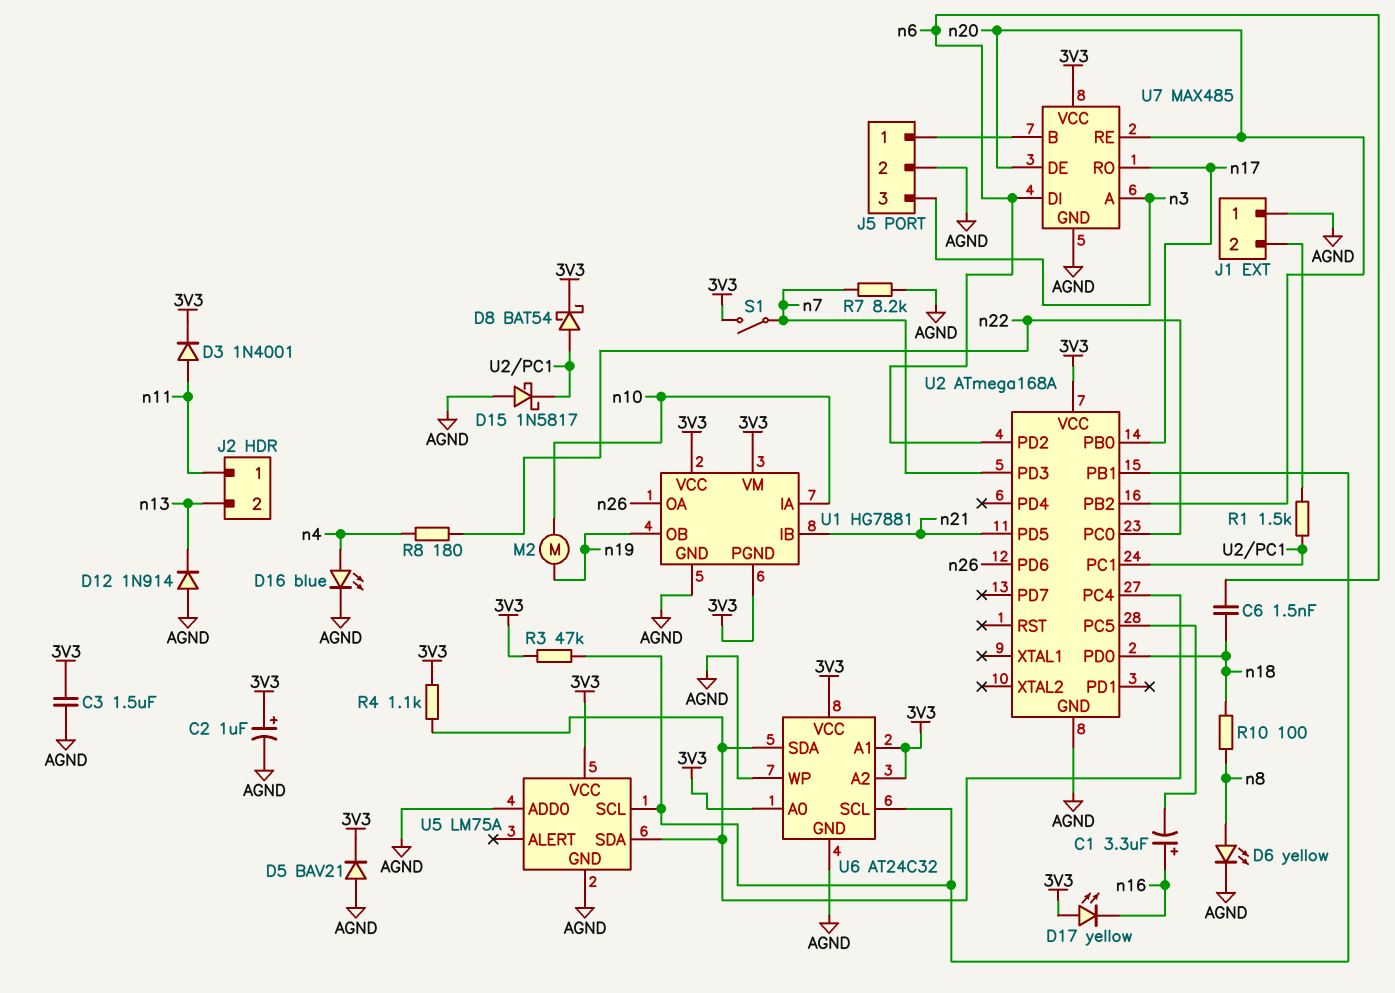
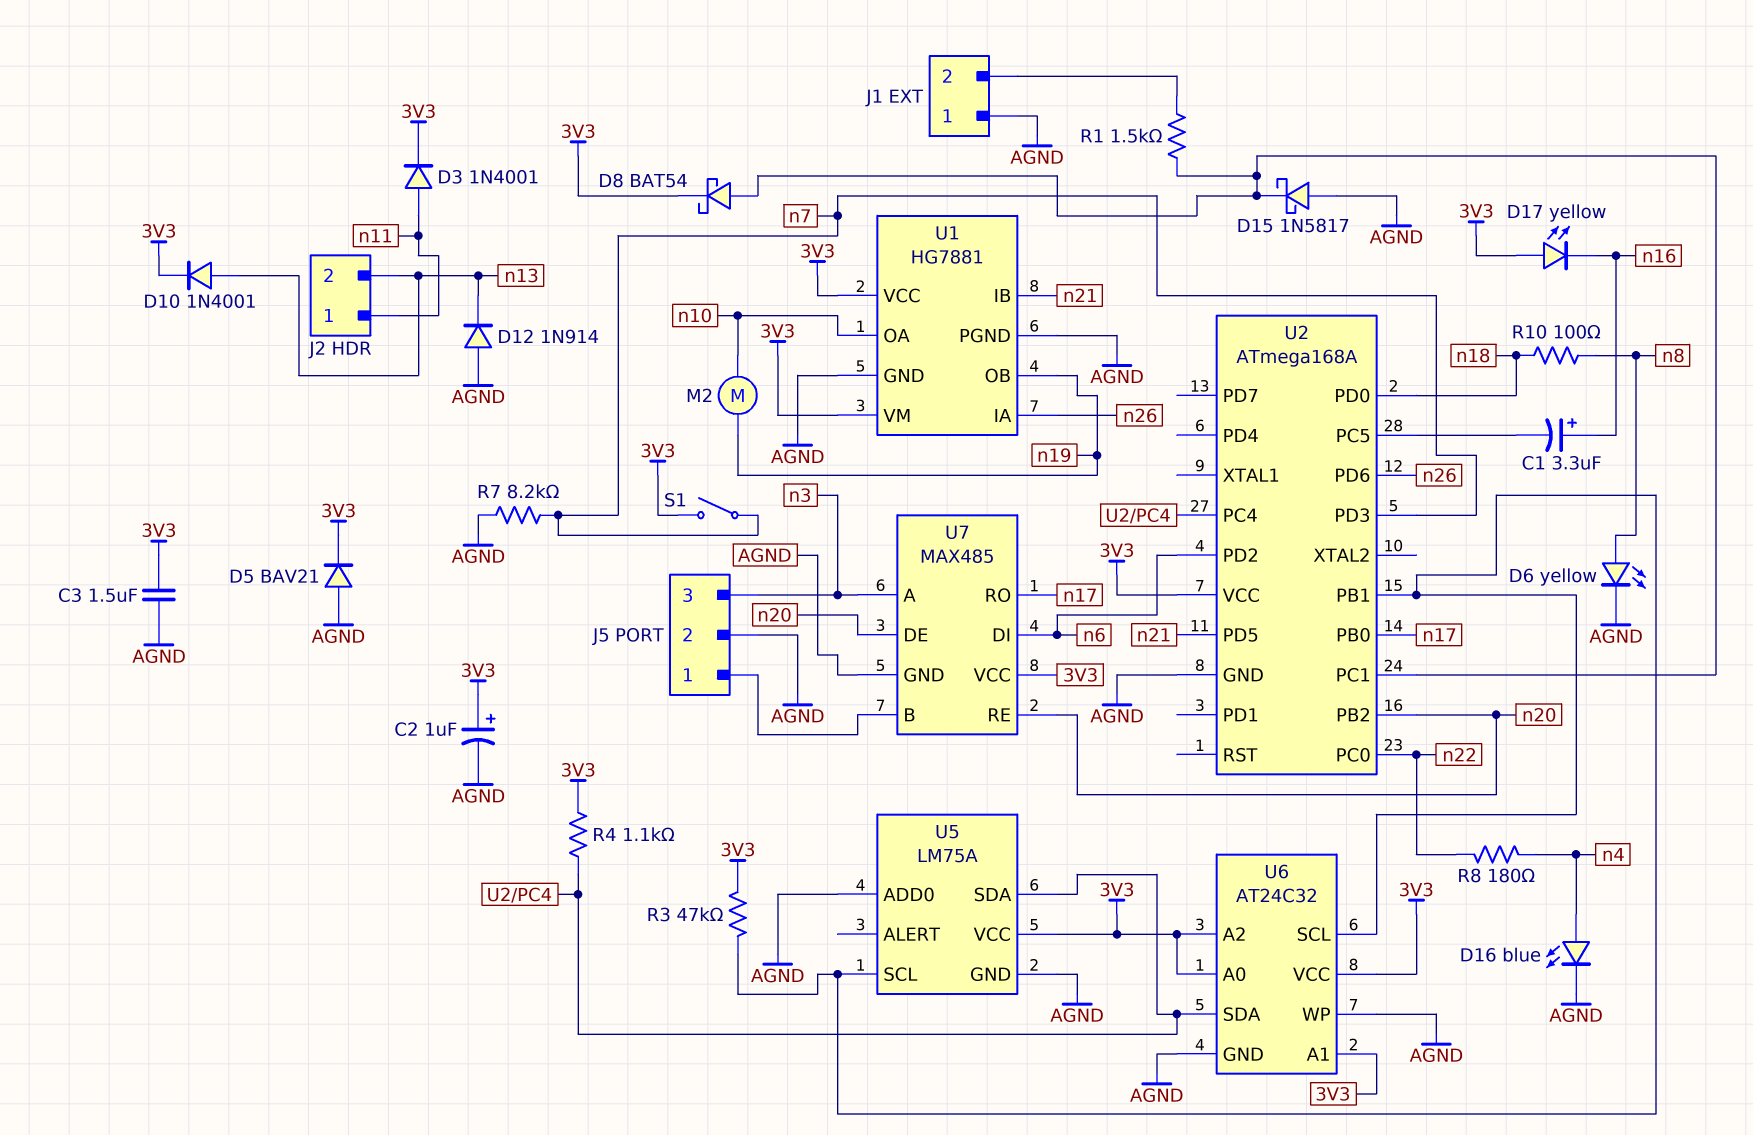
C6: 1.5nF (n6, n18) -> none
D10: none -> diode 1N4001 (A n13, K 3V3)
U1 pin IA: n10 -> n26
U1 pin OA: n26 -> n10
U1 pin PGND: 3V3 -> AGND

[Task requirements]: Output every record above word for word, omitting any pictures they contain.

[Answer to this task]:
C6: 1.5nF (n6, n18) -> none
D10: none -> diode 1N4001 (A n13, K 3V3)
U1 pin IA: n10 -> n26
U1 pin OA: n26 -> n10
U1 pin PGND: 3V3 -> AGND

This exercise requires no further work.